Give every line of the data again, exactly as it is written.

⁂

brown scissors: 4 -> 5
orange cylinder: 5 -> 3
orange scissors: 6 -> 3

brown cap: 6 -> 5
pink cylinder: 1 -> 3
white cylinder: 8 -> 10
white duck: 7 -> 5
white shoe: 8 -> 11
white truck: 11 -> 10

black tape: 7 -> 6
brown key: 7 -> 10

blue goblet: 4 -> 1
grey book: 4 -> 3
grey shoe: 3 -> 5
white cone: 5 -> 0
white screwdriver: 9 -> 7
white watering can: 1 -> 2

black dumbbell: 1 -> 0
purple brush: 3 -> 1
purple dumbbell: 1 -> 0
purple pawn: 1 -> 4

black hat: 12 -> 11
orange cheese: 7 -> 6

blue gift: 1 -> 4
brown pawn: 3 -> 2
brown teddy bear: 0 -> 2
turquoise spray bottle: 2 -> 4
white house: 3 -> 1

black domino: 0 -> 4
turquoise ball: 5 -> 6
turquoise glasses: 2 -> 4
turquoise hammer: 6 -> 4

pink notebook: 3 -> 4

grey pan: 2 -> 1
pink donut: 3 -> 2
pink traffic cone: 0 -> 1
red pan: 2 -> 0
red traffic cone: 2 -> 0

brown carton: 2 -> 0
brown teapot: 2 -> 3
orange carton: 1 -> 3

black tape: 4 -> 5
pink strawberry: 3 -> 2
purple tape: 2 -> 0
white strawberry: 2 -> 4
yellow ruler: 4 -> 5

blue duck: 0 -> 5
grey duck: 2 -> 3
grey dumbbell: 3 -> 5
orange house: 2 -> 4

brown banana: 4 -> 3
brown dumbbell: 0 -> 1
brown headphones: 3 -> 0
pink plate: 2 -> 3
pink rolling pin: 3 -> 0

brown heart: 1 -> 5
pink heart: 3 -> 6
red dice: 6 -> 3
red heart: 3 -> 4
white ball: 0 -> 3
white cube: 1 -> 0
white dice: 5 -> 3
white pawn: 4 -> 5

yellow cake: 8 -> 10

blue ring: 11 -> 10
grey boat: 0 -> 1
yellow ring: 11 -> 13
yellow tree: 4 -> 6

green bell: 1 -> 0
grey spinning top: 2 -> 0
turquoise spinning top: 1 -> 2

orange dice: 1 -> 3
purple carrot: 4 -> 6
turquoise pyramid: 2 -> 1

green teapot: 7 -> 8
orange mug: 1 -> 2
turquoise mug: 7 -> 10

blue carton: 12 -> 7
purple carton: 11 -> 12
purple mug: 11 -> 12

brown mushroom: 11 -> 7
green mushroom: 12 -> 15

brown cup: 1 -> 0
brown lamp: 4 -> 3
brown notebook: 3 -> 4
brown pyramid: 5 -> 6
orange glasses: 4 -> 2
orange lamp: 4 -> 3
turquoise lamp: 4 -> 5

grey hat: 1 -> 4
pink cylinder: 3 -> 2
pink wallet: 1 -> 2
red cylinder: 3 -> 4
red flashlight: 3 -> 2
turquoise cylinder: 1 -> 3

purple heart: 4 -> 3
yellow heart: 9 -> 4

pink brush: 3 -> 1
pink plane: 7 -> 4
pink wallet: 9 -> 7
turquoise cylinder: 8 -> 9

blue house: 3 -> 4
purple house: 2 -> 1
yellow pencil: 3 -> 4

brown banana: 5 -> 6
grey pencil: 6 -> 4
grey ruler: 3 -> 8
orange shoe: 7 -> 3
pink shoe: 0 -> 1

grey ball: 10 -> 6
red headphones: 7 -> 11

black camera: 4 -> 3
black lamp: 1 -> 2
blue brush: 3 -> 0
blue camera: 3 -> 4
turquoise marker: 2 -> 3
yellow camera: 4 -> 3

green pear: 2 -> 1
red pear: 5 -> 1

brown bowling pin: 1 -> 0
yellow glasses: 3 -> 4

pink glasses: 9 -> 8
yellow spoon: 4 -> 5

⁂

OUTPUT OF THE TASK:
brown scissors: 4 -> 5
orange cylinder: 5 -> 3
orange scissors: 6 -> 3

brown cap: 6 -> 5
pink cylinder: 1 -> 3
white cylinder: 8 -> 10
white duck: 7 -> 5
white shoe: 8 -> 11
white truck: 11 -> 10

black tape: 7 -> 6
brown key: 7 -> 10

blue goblet: 4 -> 1
grey book: 4 -> 3
grey shoe: 3 -> 5
white cone: 5 -> 0
white screwdriver: 9 -> 7
white watering can: 1 -> 2

black dumbbell: 1 -> 0
purple brush: 3 -> 1
purple dumbbell: 1 -> 0
purple pawn: 1 -> 4

black hat: 12 -> 11
orange cheese: 7 -> 6

blue gift: 1 -> 4
brown pawn: 3 -> 2
brown teddy bear: 0 -> 2
turquoise spray bottle: 2 -> 4
white house: 3 -> 1

black domino: 0 -> 4
turquoise ball: 5 -> 6
turquoise glasses: 2 -> 4
turquoise hammer: 6 -> 4

pink notebook: 3 -> 4

grey pan: 2 -> 1
pink donut: 3 -> 2
pink traffic cone: 0 -> 1
red pan: 2 -> 0
red traffic cone: 2 -> 0

brown carton: 2 -> 0
brown teapot: 2 -> 3
orange carton: 1 -> 3

black tape: 4 -> 5
pink strawberry: 3 -> 2
purple tape: 2 -> 0
white strawberry: 2 -> 4
yellow ruler: 4 -> 5

blue duck: 0 -> 5
grey duck: 2 -> 3
grey dumbbell: 3 -> 5
orange house: 2 -> 4

brown banana: 4 -> 3
brown dumbbell: 0 -> 1
brown headphones: 3 -> 0
pink plate: 2 -> 3
pink rolling pin: 3 -> 0

brown heart: 1 -> 5
pink heart: 3 -> 6
red dice: 6 -> 3
red heart: 3 -> 4
white ball: 0 -> 3
white cube: 1 -> 0
white dice: 5 -> 3
white pawn: 4 -> 5

yellow cake: 8 -> 10

blue ring: 11 -> 10
grey boat: 0 -> 1
yellow ring: 11 -> 13
yellow tree: 4 -> 6

green bell: 1 -> 0
grey spinning top: 2 -> 0
turquoise spinning top: 1 -> 2

orange dice: 1 -> 3
purple carrot: 4 -> 6
turquoise pyramid: 2 -> 1

green teapot: 7 -> 8
orange mug: 1 -> 2
turquoise mug: 7 -> 10

blue carton: 12 -> 7
purple carton: 11 -> 12
purple mug: 11 -> 12

brown mushroom: 11 -> 7
green mushroom: 12 -> 15

brown cup: 1 -> 0
brown lamp: 4 -> 3
brown notebook: 3 -> 4
brown pyramid: 5 -> 6
orange glasses: 4 -> 2
orange lamp: 4 -> 3
turquoise lamp: 4 -> 5

grey hat: 1 -> 4
pink cylinder: 3 -> 2
pink wallet: 1 -> 2
red cylinder: 3 -> 4
red flashlight: 3 -> 2
turquoise cylinder: 1 -> 3

purple heart: 4 -> 3
yellow heart: 9 -> 4

pink brush: 3 -> 1
pink plane: 7 -> 4
pink wallet: 9 -> 7
turquoise cylinder: 8 -> 9

blue house: 3 -> 4
purple house: 2 -> 1
yellow pencil: 3 -> 4

brown banana: 5 -> 6
grey pencil: 6 -> 4
grey ruler: 3 -> 8
orange shoe: 7 -> 3
pink shoe: 0 -> 1

grey ball: 10 -> 6
red headphones: 7 -> 11

black camera: 4 -> 3
black lamp: 1 -> 2
blue brush: 3 -> 0
blue camera: 3 -> 4
turquoise marker: 2 -> 3
yellow camera: 4 -> 3

green pear: 2 -> 1
red pear: 5 -> 1

brown bowling pin: 1 -> 0
yellow glasses: 3 -> 4

pink glasses: 9 -> 8
yellow spoon: 4 -> 5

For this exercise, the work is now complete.